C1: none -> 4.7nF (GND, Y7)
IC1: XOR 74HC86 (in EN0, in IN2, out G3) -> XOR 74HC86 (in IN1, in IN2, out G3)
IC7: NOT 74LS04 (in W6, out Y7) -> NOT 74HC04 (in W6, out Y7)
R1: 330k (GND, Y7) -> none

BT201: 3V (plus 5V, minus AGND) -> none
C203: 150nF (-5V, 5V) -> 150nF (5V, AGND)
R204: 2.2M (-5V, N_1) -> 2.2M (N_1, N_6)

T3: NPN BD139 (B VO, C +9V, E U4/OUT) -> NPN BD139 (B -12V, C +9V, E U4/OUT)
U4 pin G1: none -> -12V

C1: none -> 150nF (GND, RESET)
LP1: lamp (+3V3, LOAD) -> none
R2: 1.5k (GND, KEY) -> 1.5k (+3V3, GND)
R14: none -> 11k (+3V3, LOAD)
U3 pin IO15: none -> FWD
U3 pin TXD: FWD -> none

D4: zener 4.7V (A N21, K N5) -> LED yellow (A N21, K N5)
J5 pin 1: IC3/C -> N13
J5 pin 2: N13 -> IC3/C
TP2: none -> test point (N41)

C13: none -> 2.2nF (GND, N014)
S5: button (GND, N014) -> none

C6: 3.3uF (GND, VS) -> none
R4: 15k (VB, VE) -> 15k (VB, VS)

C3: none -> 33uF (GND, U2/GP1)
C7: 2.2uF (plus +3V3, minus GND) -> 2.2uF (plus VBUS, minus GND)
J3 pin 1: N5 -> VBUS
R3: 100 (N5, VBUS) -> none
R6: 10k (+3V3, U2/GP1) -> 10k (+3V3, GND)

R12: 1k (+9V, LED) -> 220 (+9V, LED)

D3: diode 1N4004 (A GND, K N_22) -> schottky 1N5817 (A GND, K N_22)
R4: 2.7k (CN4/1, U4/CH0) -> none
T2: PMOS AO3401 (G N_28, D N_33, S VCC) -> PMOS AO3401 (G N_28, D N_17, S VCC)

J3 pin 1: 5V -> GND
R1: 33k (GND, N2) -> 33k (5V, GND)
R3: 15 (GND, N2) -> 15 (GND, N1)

##########

* [TASK INSTRUCTIONS]
From the entries, copy out each line containing the word "AGND".

* [YOUR SOLUTION]
BT201: 3V (plus 5V, minus AGND) -> none
C203: 150nF (-5V, 5V) -> 150nF (5V, AGND)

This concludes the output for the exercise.